Set down, word for word, every line of the material below from the one containing "none -> white cone A1 level 1" through the one containing "none -> green cone D9 level 3", but none of its pictures.

━━━━━━━━━━━━━━━━━━━━

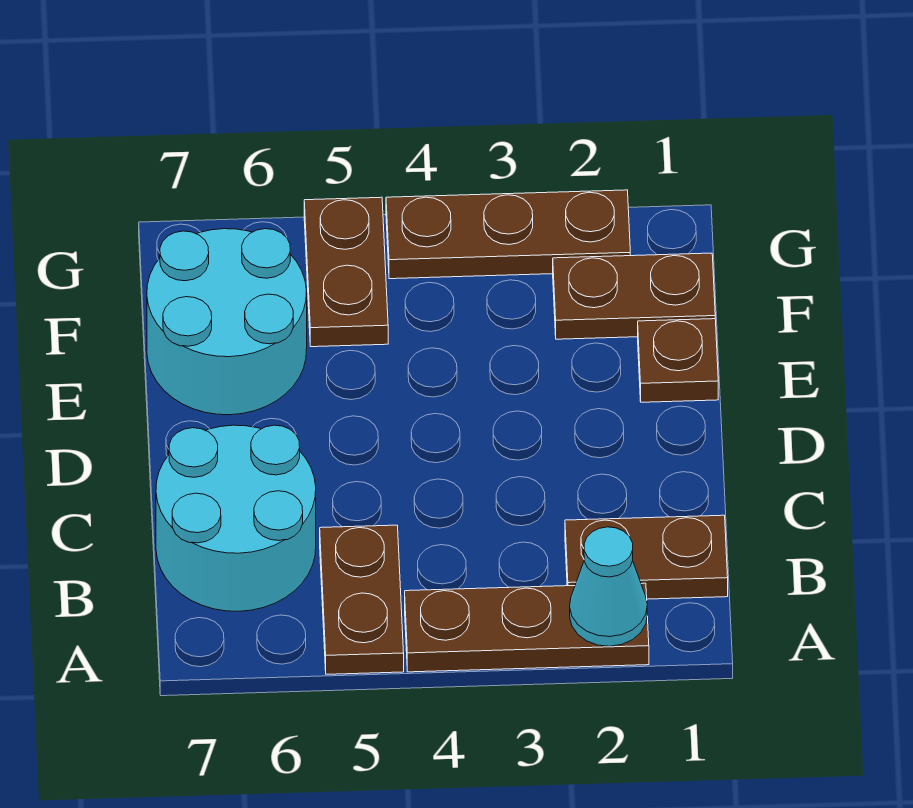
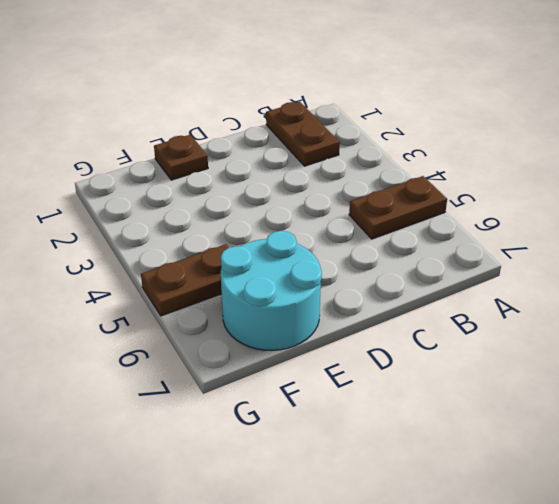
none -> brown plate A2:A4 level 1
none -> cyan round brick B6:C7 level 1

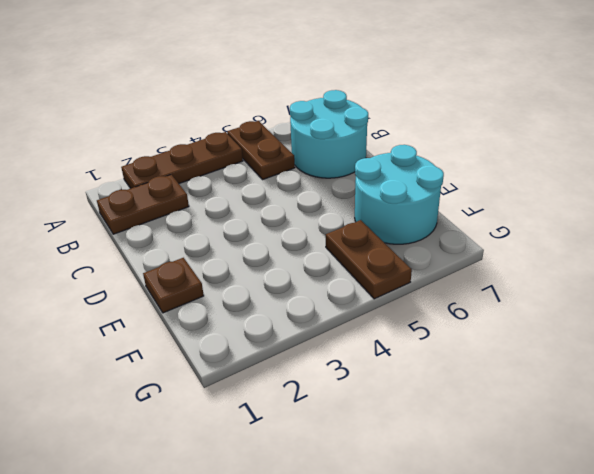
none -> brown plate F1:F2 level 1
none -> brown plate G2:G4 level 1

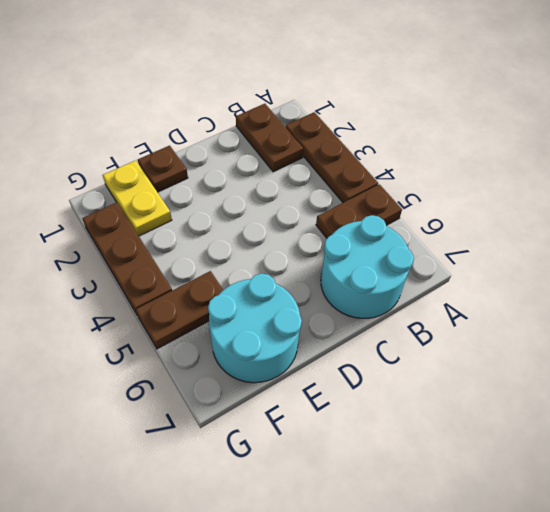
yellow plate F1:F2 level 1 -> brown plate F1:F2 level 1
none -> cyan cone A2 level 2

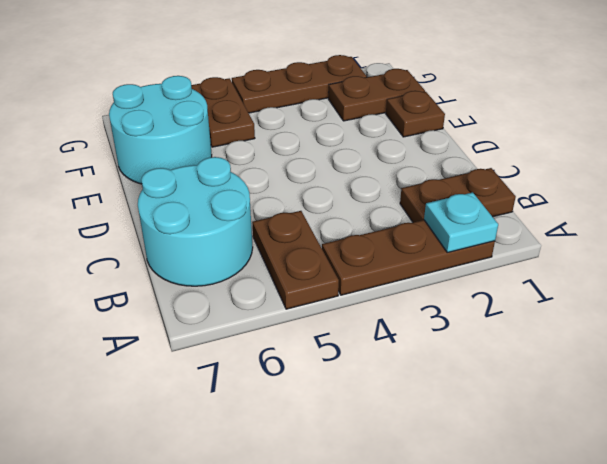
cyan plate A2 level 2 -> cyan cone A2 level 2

━━━━━━━━━━━━━━━━━━━━

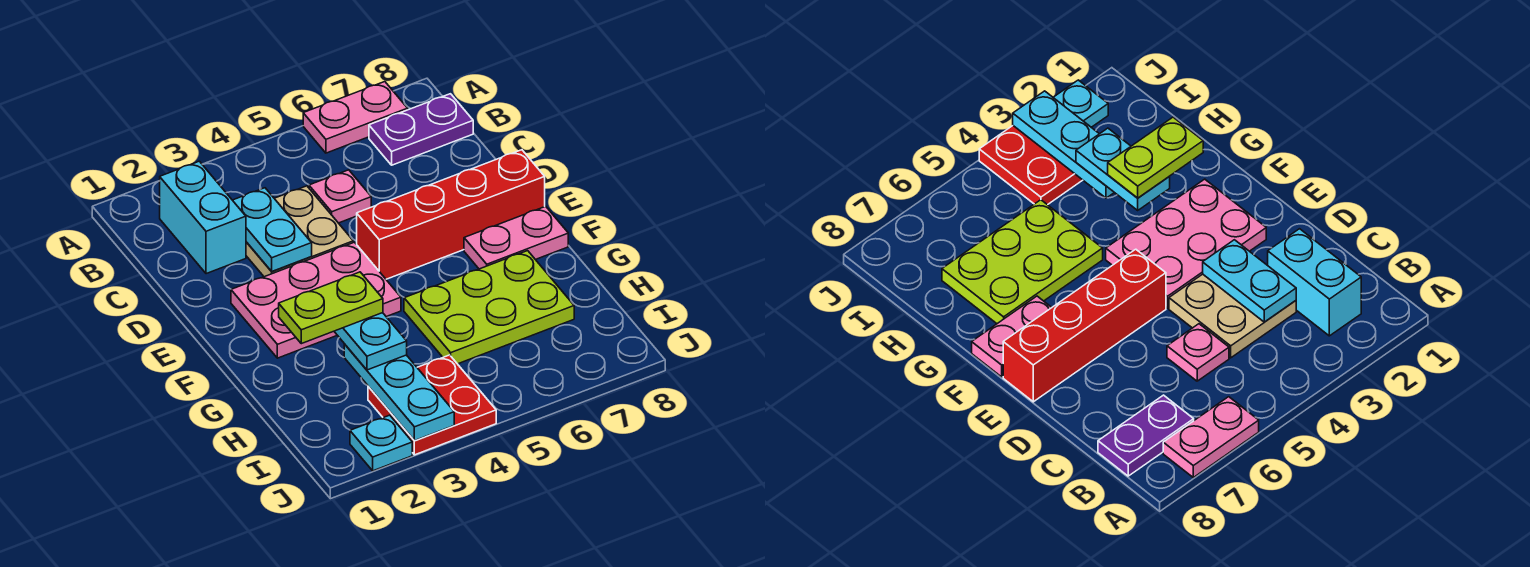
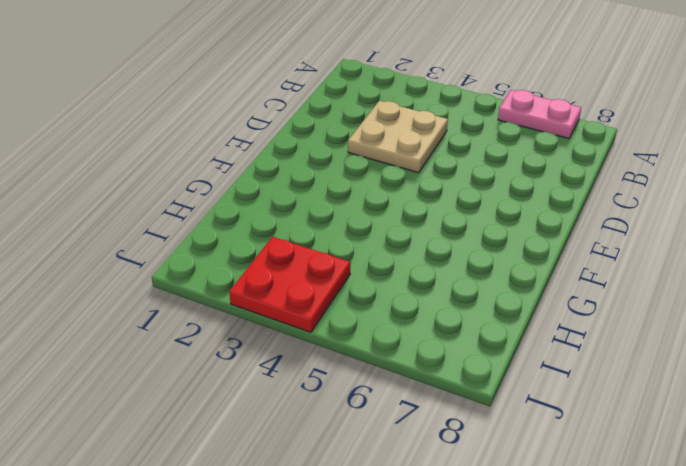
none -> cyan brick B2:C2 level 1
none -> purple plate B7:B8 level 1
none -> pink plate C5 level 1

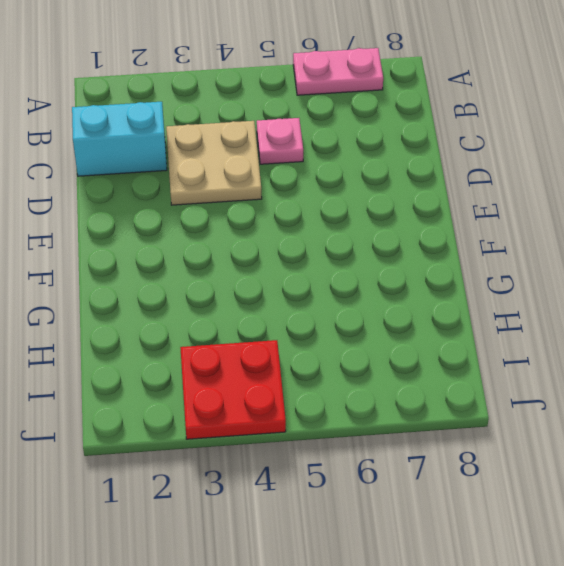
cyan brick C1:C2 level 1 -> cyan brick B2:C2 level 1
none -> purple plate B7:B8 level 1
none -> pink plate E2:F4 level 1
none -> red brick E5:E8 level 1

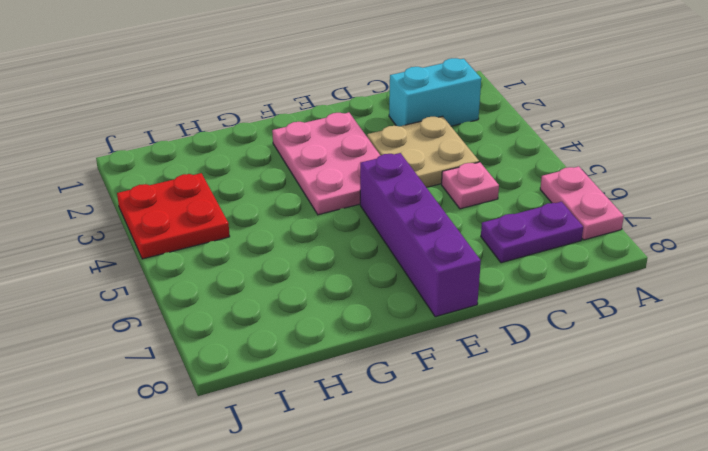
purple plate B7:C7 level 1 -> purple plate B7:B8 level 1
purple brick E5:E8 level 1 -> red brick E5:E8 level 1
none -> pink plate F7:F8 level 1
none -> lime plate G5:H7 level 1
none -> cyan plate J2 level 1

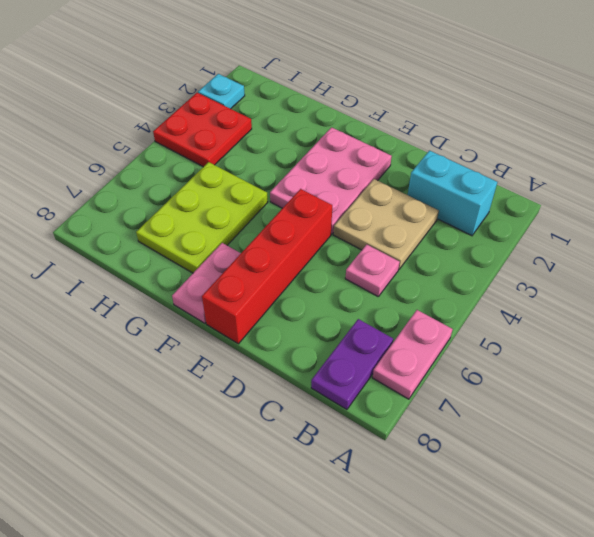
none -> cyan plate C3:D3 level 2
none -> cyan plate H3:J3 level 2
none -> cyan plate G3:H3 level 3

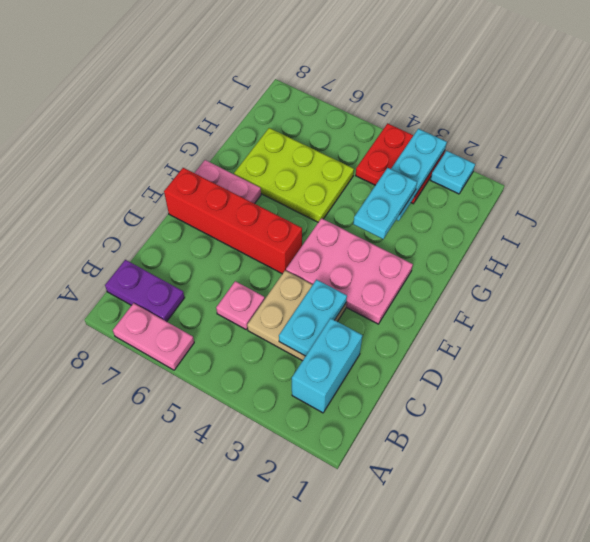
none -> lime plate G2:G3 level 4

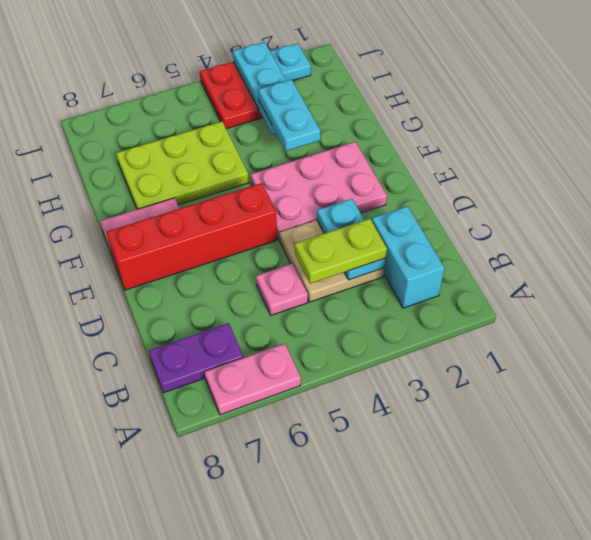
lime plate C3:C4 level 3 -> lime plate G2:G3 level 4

━━━━━━━━━━━━━━━━━━━━

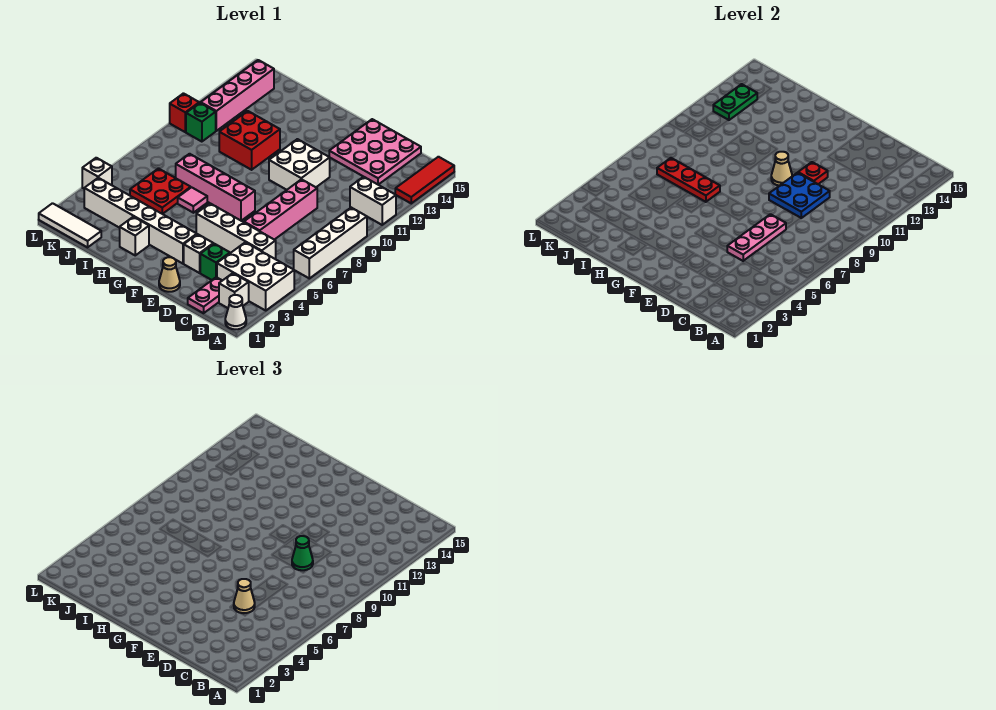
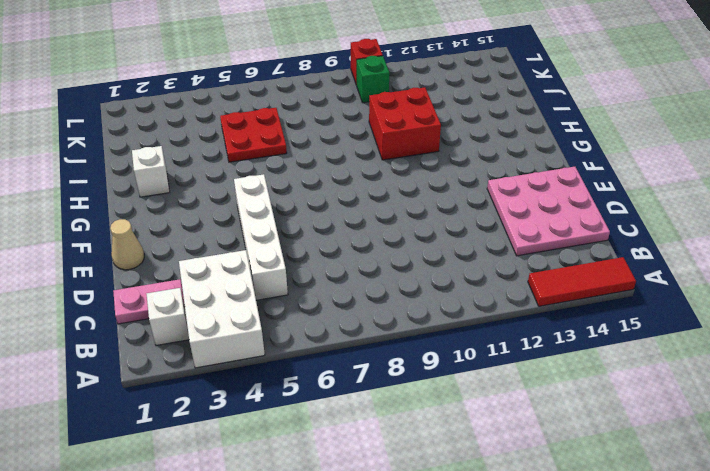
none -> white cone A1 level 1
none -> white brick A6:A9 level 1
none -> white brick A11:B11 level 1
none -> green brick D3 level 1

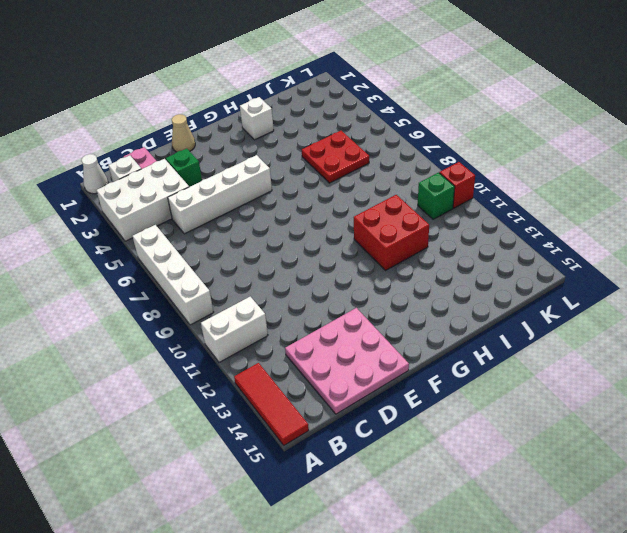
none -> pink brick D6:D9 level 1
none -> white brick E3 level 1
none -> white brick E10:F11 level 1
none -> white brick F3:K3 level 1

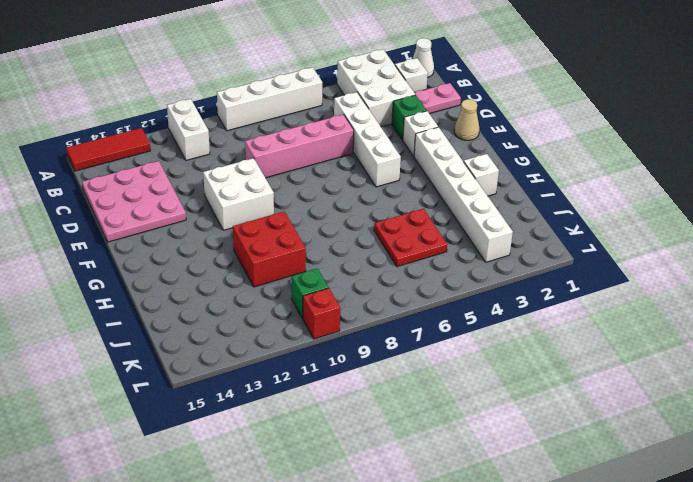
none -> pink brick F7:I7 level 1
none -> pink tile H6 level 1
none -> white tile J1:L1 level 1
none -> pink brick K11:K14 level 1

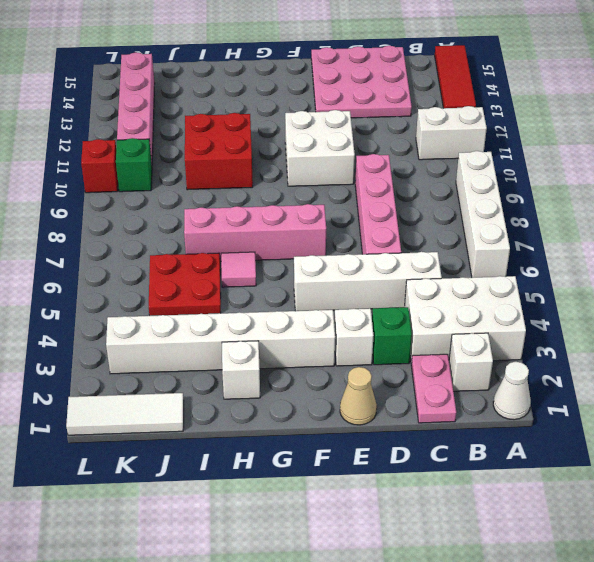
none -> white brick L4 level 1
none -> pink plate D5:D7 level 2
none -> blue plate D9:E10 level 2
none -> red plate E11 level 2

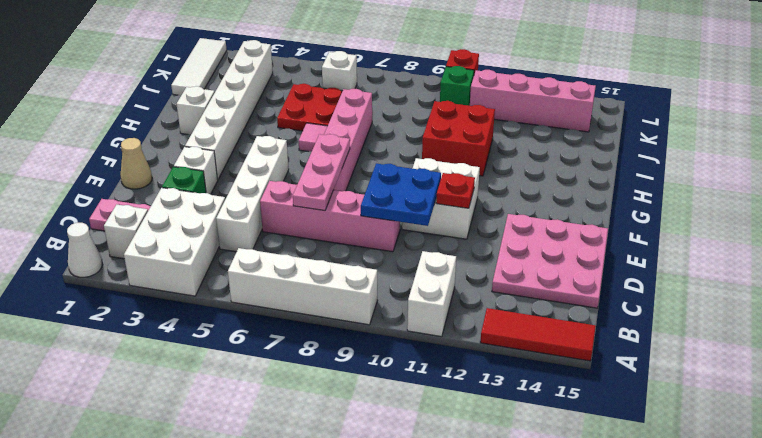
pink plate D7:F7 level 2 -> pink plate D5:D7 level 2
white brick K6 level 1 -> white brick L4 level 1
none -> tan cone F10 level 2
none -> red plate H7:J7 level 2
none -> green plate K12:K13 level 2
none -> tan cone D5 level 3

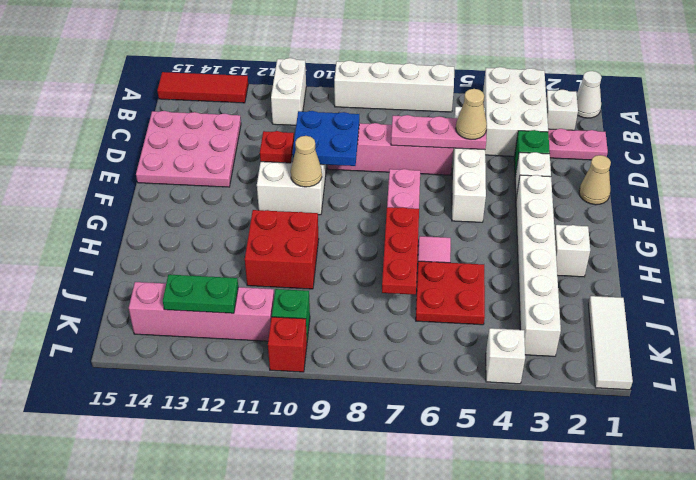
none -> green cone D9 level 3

━━━━━━━━━━━━━━━━━━━━

• [Solution to the problem]
none -> white cone A1 level 1
none -> white brick A6:A9 level 1
none -> white brick A11:B11 level 1
none -> green brick D3 level 1

none -> pink brick D6:D9 level 1
none -> white brick E3 level 1
none -> white brick E10:F11 level 1
none -> white brick F3:K3 level 1

none -> pink brick F7:I7 level 1
none -> pink tile H6 level 1
none -> white tile J1:L1 level 1
none -> pink brick K11:K14 level 1

none -> white brick L4 level 1
none -> pink plate D5:D7 level 2
none -> blue plate D9:E10 level 2
none -> red plate E11 level 2

pink plate D7:F7 level 2 -> pink plate D5:D7 level 2
white brick K6 level 1 -> white brick L4 level 1
none -> tan cone F10 level 2
none -> red plate H7:J7 level 2
none -> green plate K12:K13 level 2
none -> tan cone D5 level 3

none -> green cone D9 level 3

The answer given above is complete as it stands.